### Activity
Once you find the line with "(135, 201) = (219, 345): black" in the data that follows, repeat it and every line after it exactly, through the line with "(404, 157) = (295, 303): orange".

### Exercise material
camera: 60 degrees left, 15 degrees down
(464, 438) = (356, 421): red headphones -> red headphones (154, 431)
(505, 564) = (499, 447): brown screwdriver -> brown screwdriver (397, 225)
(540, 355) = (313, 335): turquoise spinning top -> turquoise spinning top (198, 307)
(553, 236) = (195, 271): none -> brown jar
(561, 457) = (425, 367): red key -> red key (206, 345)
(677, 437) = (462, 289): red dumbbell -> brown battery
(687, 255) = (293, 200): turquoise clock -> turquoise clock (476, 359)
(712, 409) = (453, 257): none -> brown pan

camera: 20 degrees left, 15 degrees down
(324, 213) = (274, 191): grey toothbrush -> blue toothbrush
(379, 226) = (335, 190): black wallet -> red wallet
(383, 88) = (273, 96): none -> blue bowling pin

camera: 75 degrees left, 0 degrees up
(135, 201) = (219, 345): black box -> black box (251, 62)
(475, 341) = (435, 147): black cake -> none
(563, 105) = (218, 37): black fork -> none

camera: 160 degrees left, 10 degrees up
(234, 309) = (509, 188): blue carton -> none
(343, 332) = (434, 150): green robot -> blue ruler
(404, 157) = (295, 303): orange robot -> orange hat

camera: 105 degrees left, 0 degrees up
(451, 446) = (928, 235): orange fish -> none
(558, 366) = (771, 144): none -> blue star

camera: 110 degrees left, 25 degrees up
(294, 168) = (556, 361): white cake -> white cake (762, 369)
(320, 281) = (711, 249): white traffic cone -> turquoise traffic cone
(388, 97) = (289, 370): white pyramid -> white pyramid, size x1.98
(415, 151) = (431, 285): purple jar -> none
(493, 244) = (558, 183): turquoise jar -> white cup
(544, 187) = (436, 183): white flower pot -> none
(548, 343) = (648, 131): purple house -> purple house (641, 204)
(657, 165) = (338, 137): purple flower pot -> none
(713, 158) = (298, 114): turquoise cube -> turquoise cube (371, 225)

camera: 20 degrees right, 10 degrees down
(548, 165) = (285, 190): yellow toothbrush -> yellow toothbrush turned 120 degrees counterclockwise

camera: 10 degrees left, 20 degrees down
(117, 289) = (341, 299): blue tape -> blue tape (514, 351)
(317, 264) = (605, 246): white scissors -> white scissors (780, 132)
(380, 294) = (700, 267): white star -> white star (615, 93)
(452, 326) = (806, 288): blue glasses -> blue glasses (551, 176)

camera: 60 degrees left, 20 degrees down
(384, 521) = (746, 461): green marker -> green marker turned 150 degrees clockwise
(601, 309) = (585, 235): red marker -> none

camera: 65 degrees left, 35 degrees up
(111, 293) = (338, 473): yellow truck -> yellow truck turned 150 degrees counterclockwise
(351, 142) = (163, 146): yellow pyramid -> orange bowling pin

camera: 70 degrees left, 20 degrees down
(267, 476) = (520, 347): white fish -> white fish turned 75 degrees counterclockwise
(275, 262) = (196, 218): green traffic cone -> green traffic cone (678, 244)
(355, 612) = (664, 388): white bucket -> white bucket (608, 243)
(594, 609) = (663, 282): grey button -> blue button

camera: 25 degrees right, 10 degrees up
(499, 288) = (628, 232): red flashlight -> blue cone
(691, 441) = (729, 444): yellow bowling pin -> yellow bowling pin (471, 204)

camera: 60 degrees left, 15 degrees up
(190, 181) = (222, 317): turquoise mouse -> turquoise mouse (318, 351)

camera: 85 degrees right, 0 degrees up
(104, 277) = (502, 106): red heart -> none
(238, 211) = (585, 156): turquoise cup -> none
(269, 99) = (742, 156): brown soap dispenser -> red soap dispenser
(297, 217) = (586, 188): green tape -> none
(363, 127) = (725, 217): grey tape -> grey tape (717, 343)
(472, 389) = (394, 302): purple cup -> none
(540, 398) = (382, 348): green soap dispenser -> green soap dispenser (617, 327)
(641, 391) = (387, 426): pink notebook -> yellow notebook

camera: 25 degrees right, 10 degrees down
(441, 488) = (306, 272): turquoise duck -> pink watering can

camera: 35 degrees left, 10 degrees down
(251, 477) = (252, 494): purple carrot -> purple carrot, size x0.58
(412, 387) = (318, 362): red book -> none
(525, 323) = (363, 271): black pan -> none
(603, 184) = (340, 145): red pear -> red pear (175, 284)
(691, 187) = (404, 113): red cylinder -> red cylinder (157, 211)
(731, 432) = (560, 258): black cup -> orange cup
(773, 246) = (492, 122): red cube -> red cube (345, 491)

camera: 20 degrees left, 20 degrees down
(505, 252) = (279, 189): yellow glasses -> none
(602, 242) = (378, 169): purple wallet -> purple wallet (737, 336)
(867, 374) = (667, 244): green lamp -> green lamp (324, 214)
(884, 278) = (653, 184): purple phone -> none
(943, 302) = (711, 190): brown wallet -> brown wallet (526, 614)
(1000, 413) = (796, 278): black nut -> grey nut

### Answer to this problem
(135, 201) = (219, 345): black box -> black box (251, 62)
(475, 341) = (435, 147): black cake -> none
(563, 105) = (218, 37): black fork -> none

camera: 160 degrees left, 10 degrees up
(234, 309) = (509, 188): blue carton -> none
(343, 332) = (434, 150): green robot -> blue ruler
(404, 157) = (295, 303): orange robot -> orange hat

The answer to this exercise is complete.